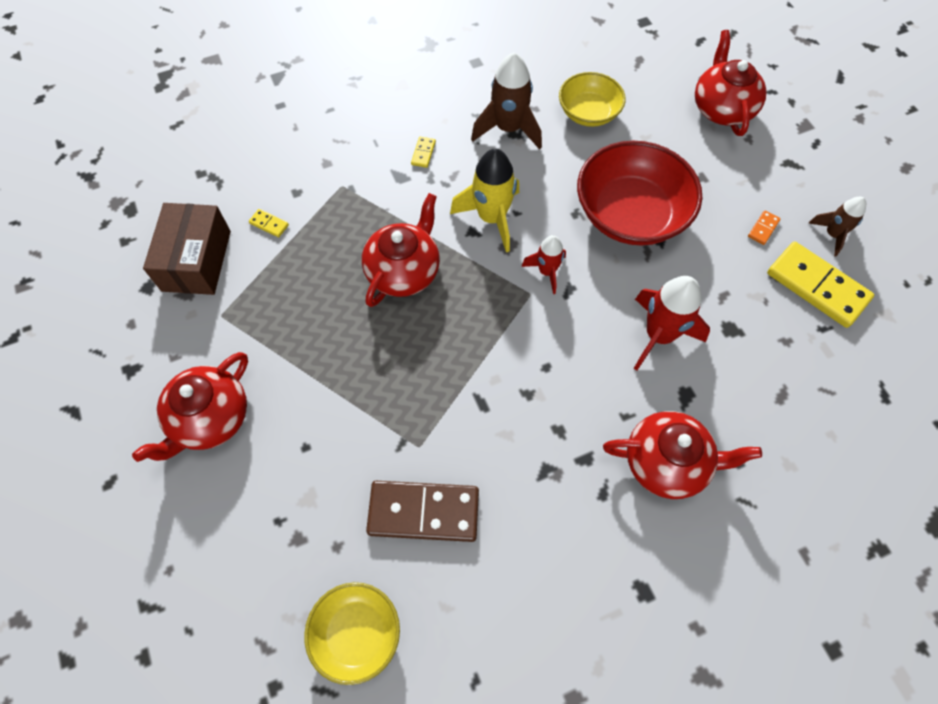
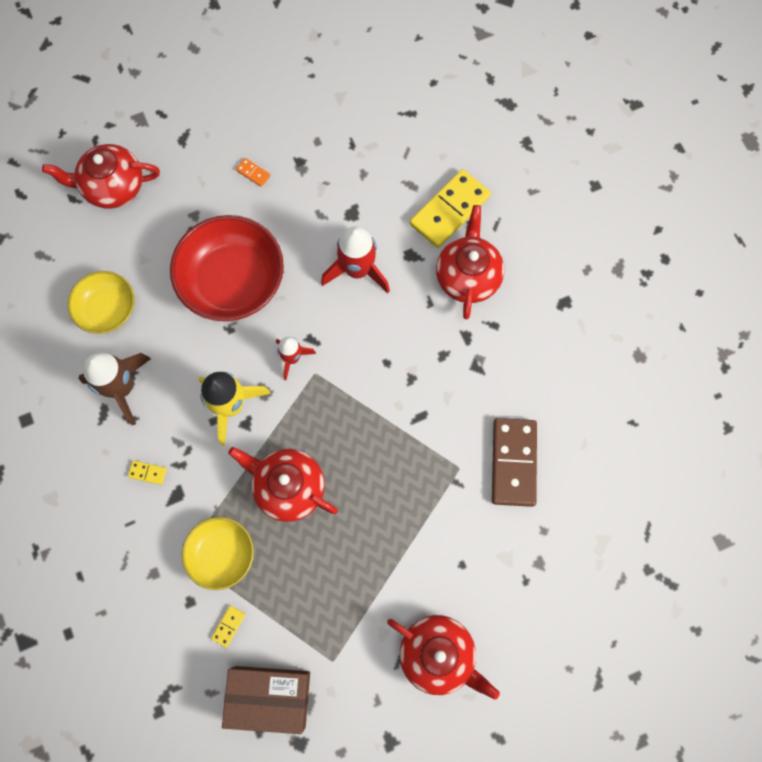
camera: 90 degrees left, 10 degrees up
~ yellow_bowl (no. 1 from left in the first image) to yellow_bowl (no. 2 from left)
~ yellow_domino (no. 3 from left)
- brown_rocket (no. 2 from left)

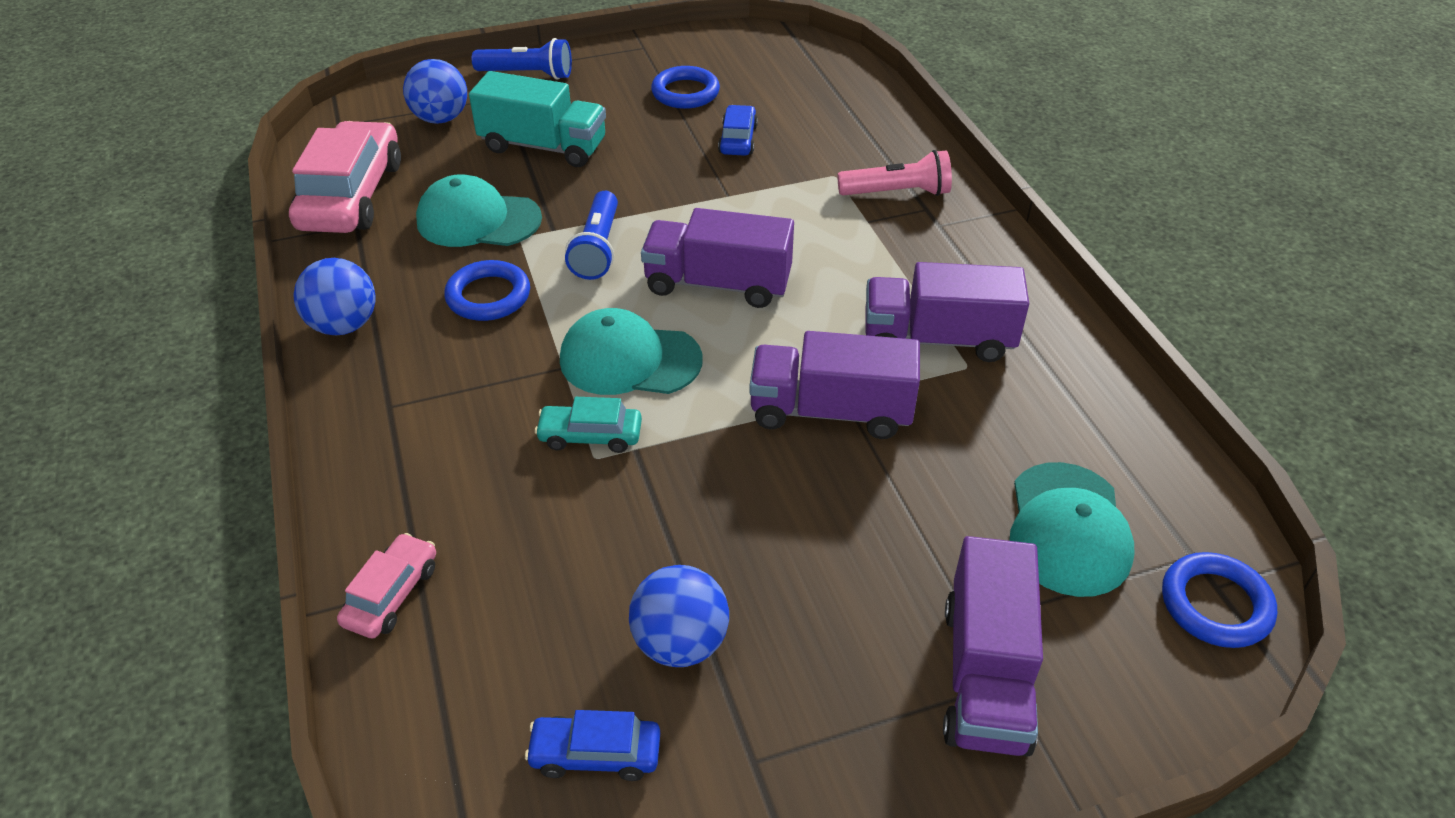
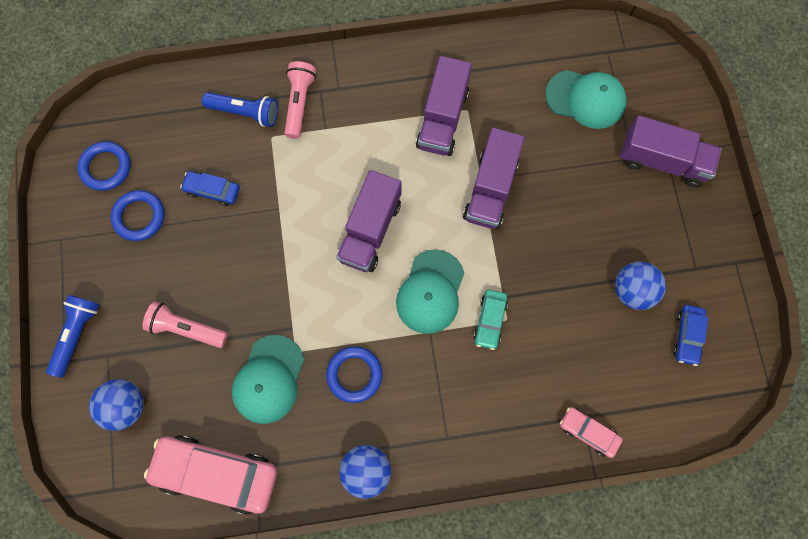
camera: 80 degrees left, 30 degrees up
~ turquoise_truck to pink_flashlight (no. 1 from left)
~ blue_flashlight (no. 2 from left)
~ blue_ring (no. 3 from left in the first image) to blue_ring (no. 1 from left)

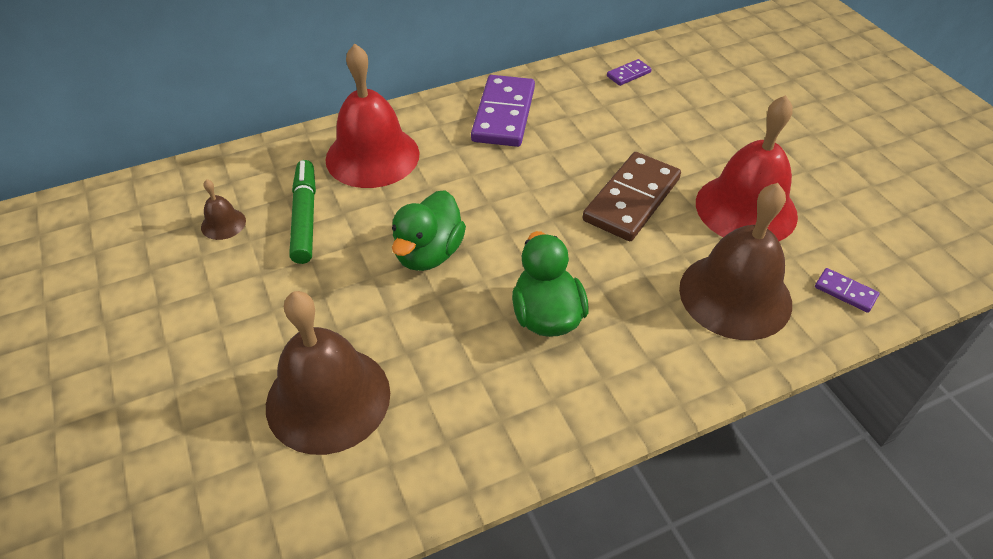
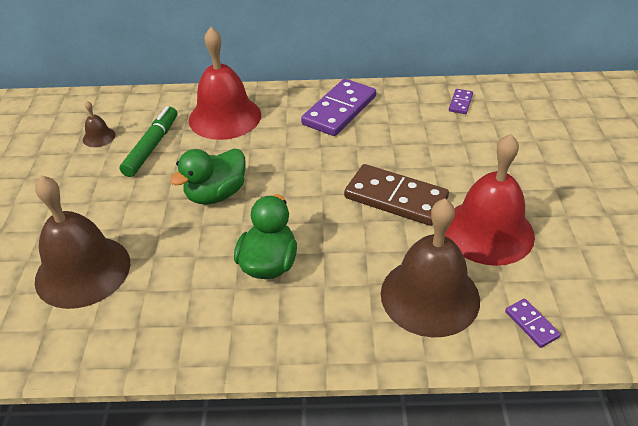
camera: 25 degrees right, 5 degrees down
~ brown_domino 60 degrees clockwise
~ purple_domino (no. 2 from left) 60 degrees counterclockwise

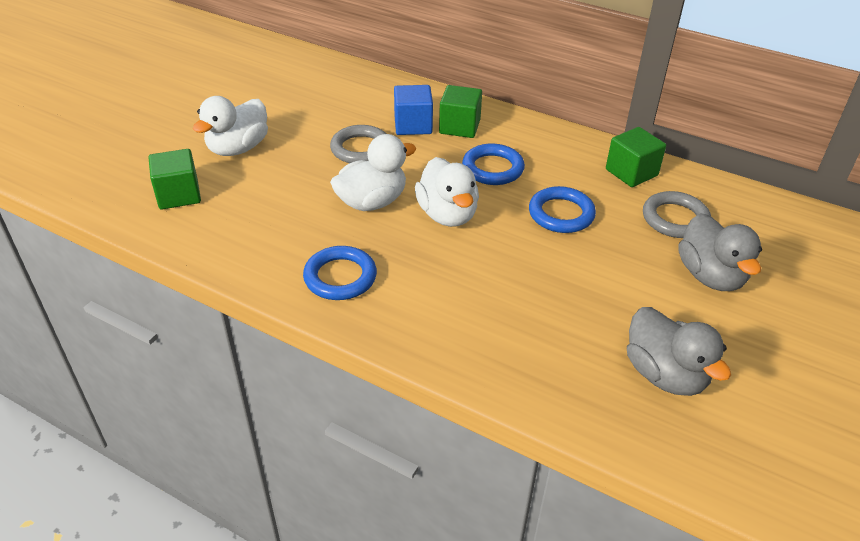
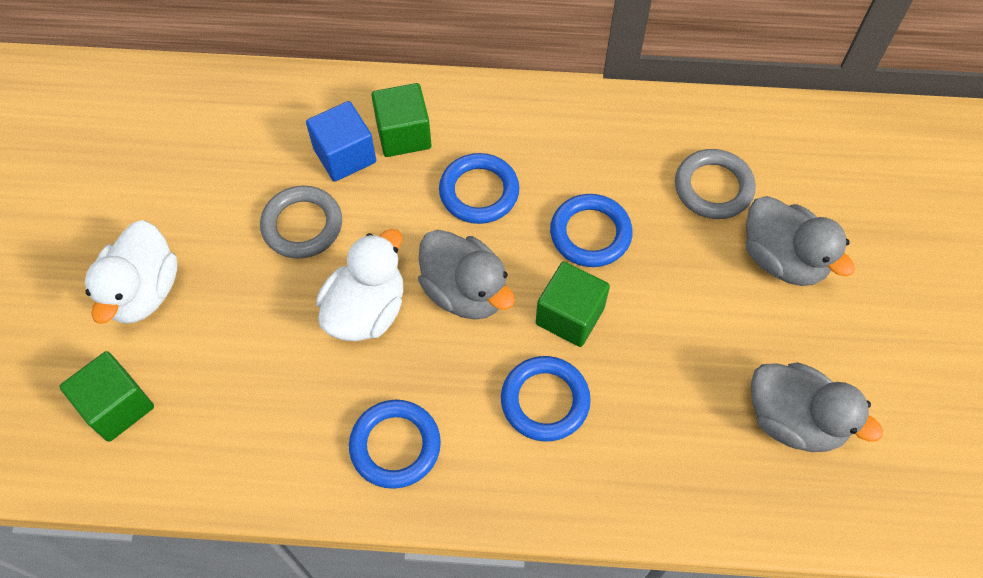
camera: 25 degrees left, 20 degrees up
~ white_duck (no. 3 from left) to grey_duck (no. 1 from left)
~ green_cube (no. 3 from left)
+ blue_ring (no. 3 from left)

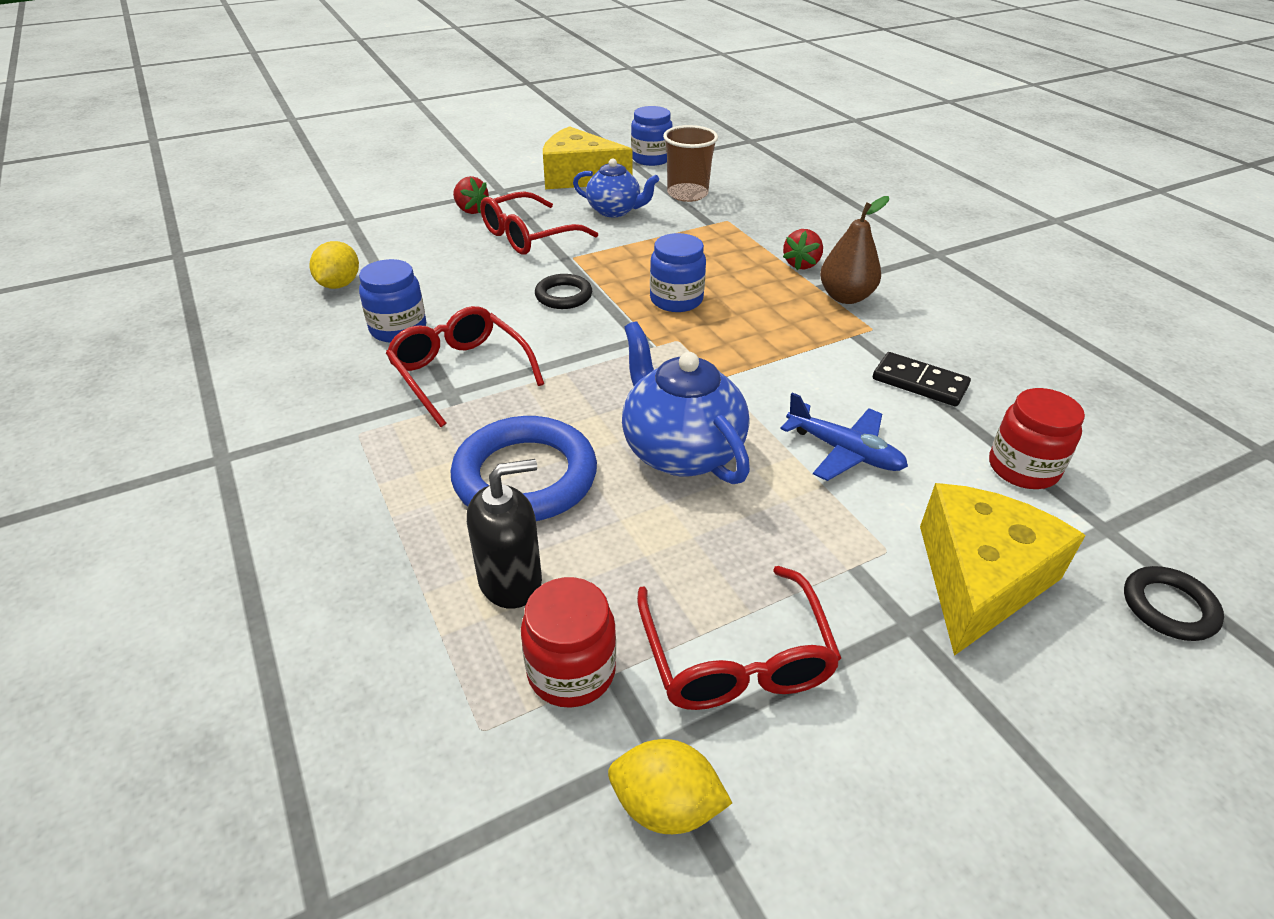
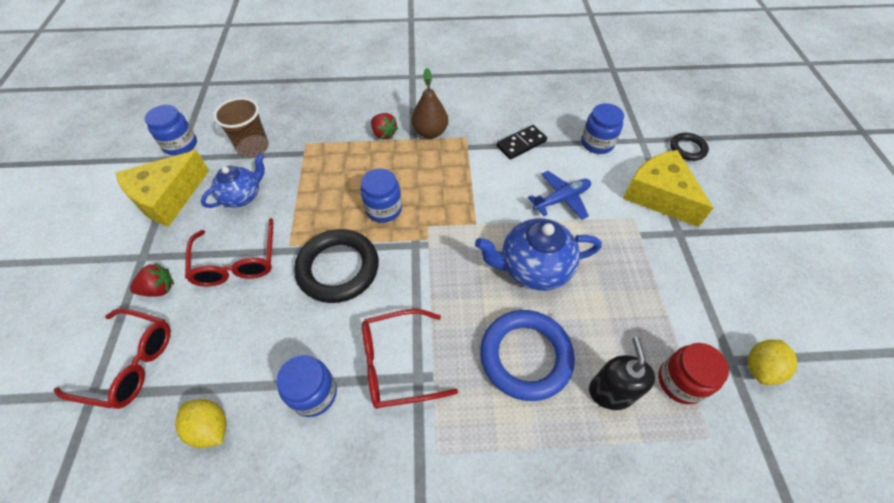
camera: 65 degrees left, 15 degrees up
~ black_ring (no. 1 from left) x1.89
~ red_glasses (no. 3 from left in the first image) to red_glasses (no. 1 from left)
~ red_jar (no. 2 from left) to blue_jar (no. 4 from left)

# [What this task involves]
Reproduce exactly the lines of the records above from the one with "yellow_bowl (no. 2 from left)" to the one with "yellow_domino (no. 3 from left)", both included, and leave out everything else.

# [Answer box]
~ yellow_bowl (no. 1 from left in the first image) to yellow_bowl (no. 2 from left)
~ yellow_domino (no. 3 from left)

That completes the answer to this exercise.